- **WORK TASK**:
Lines before the one containing "C205: 15uF (plus" are left out; that line and every line after it, through the end of the records, are to be reproduced exactly.

++++++++++

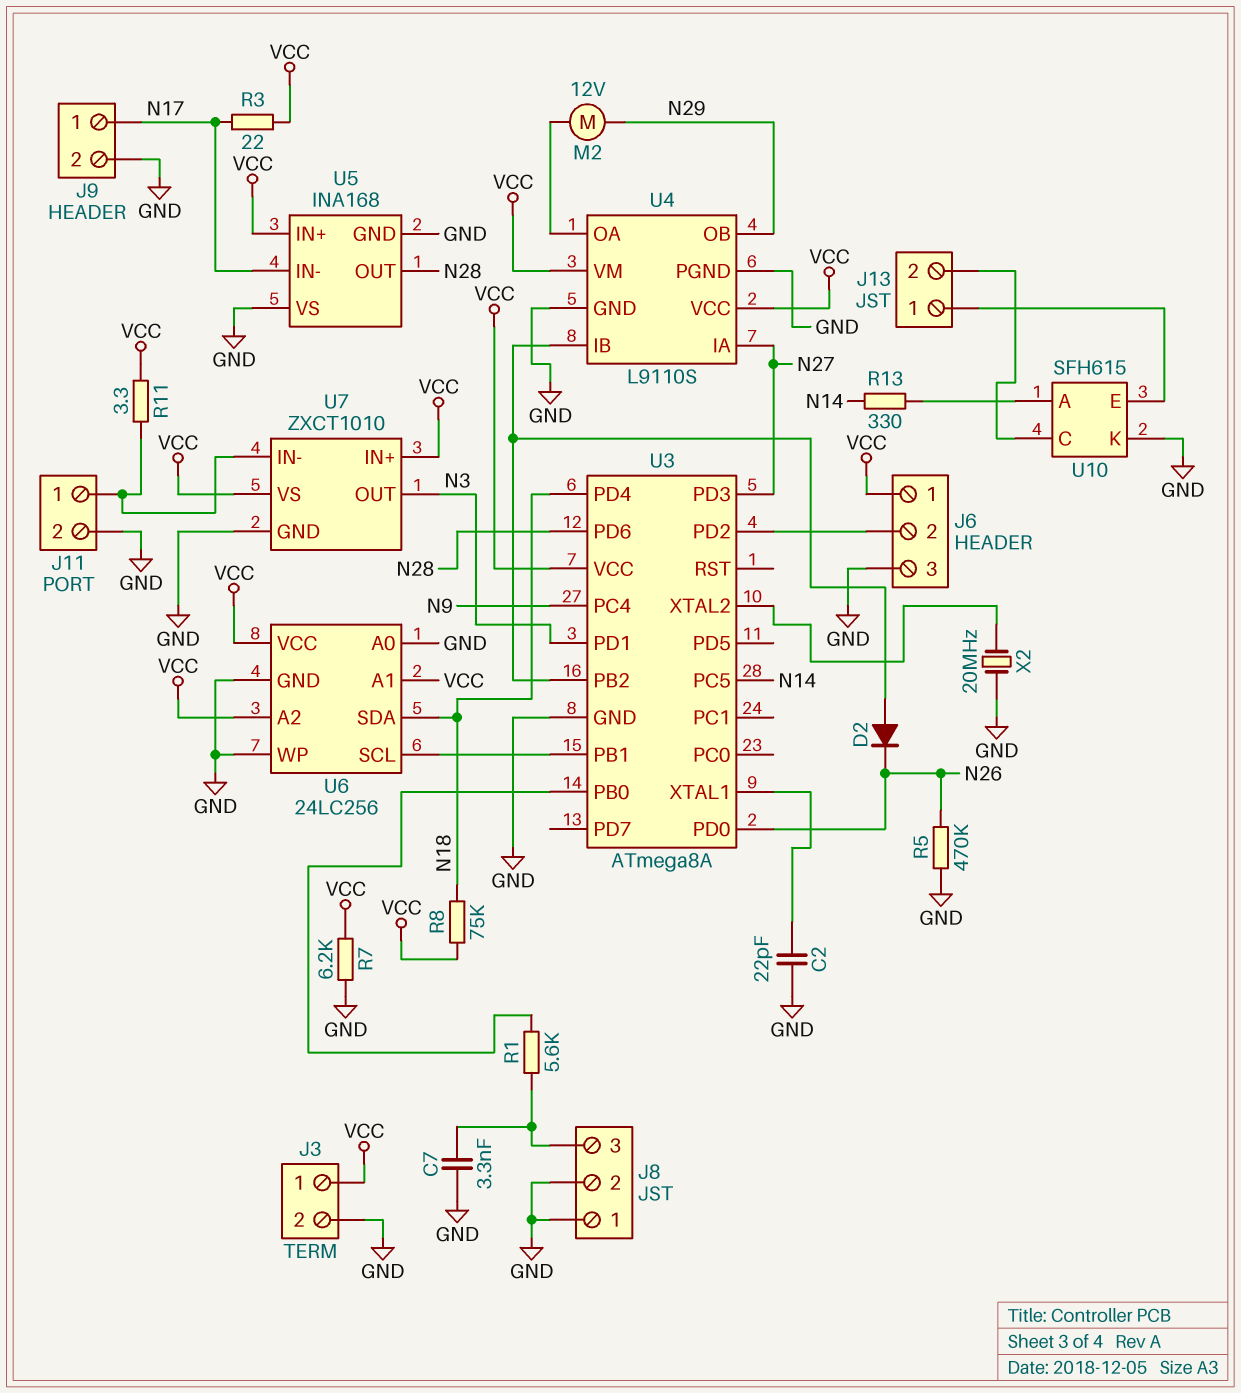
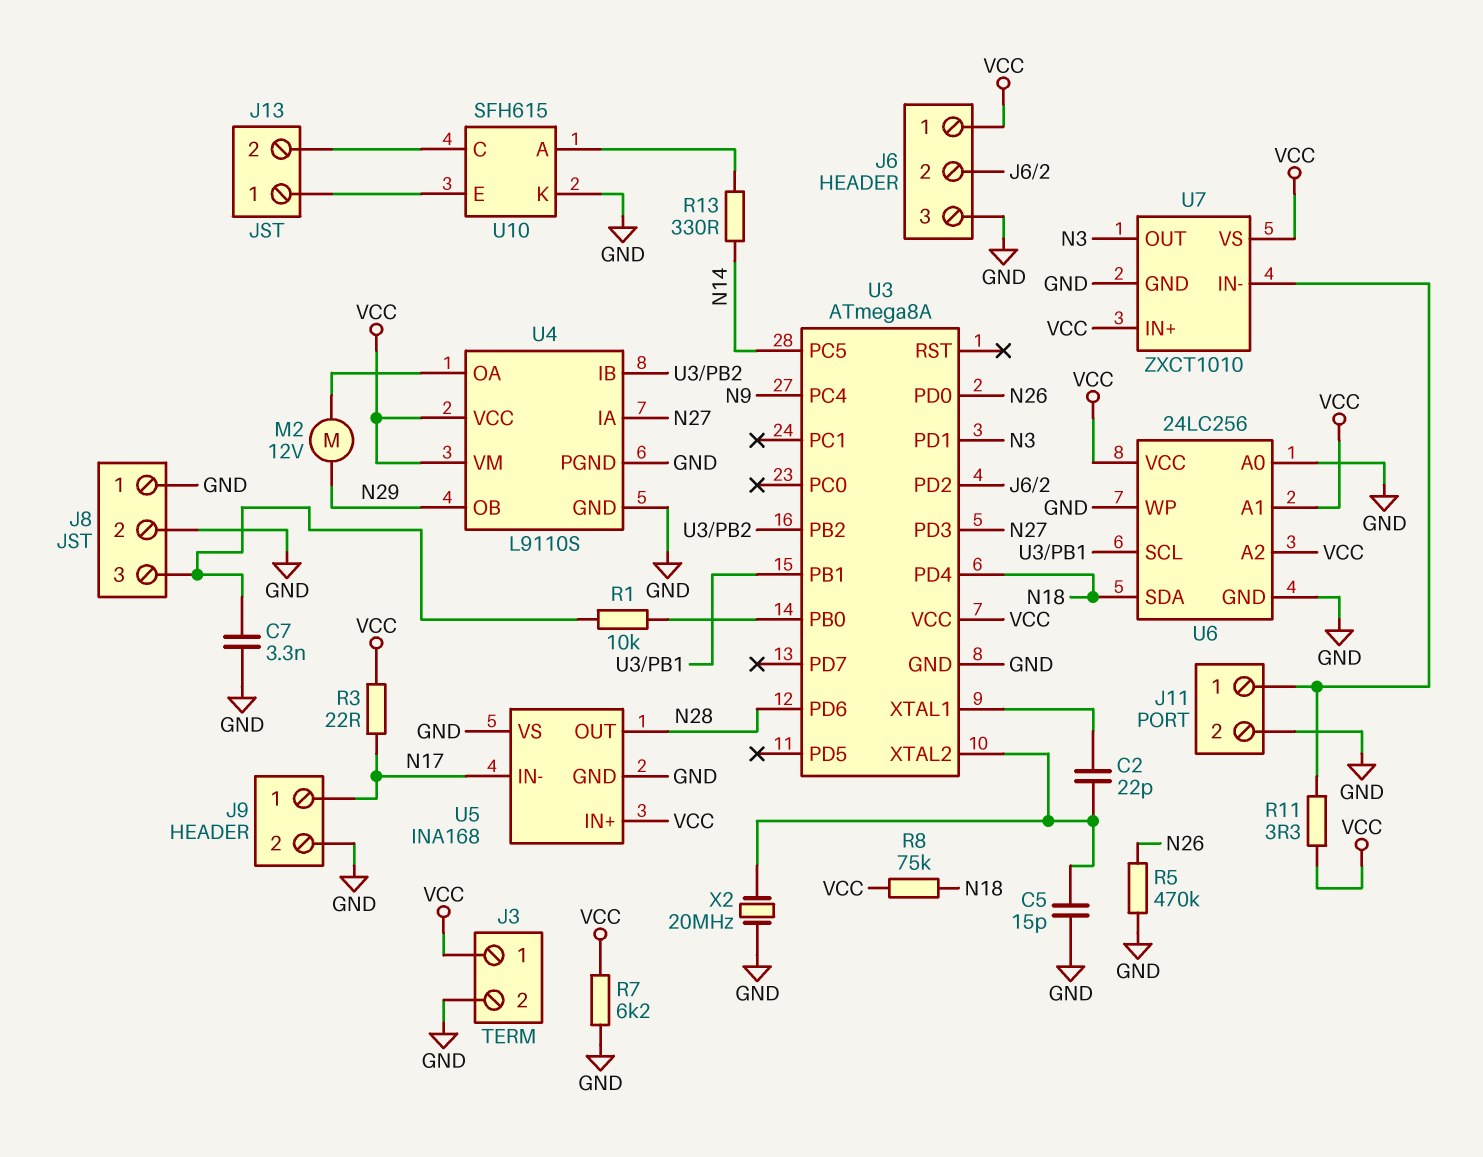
C2: 22pF (GND, U3/XTAL1) -> 22pF (U3/XTAL1, U3/XTAL2)
C5: none -> 15pF (GND, U3/XTAL2)
D2: diode (A U3/PB2, K N26) -> none
R1: 5.6k (J8/3, U3/PB0) -> 10k (J8/3, U3/PB0)

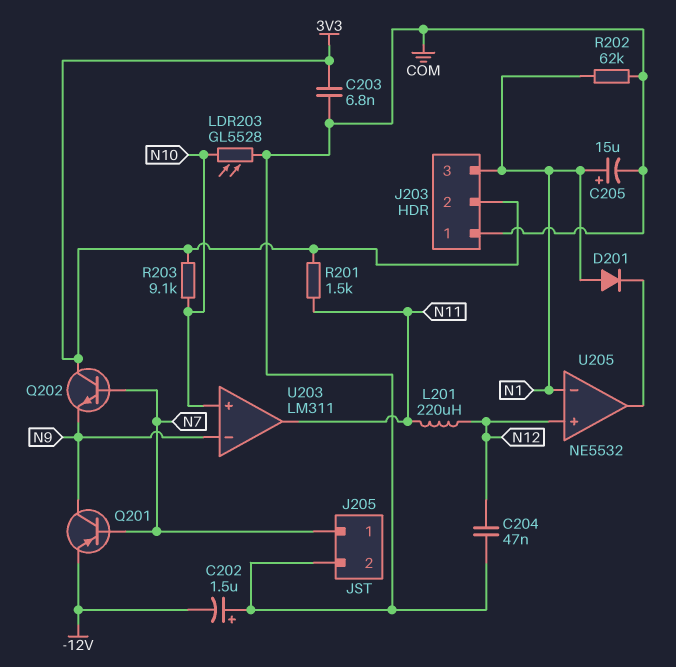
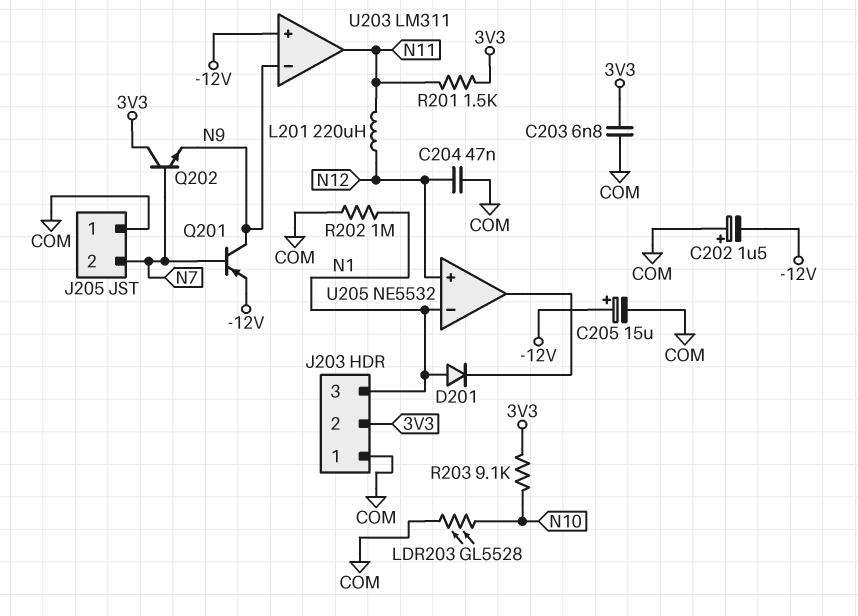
C205: 15uF (plus N1, minus COM) -> 15uF (plus -12V, minus COM)
J205 pin 1: N7 -> COM
J205 pin 2: COM -> N7
R202: 62k (COM, N1) -> 1M (COM, N1)
U203 pin in+: N10 -> -12V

++++++++++

- **EXPECTED OUTPUT**:
C205: 15uF (plus N1, minus COM) -> 15uF (plus -12V, minus COM)
J205 pin 1: N7 -> COM
J205 pin 2: COM -> N7
R202: 62k (COM, N1) -> 1M (COM, N1)
U203 pin in+: N10 -> -12V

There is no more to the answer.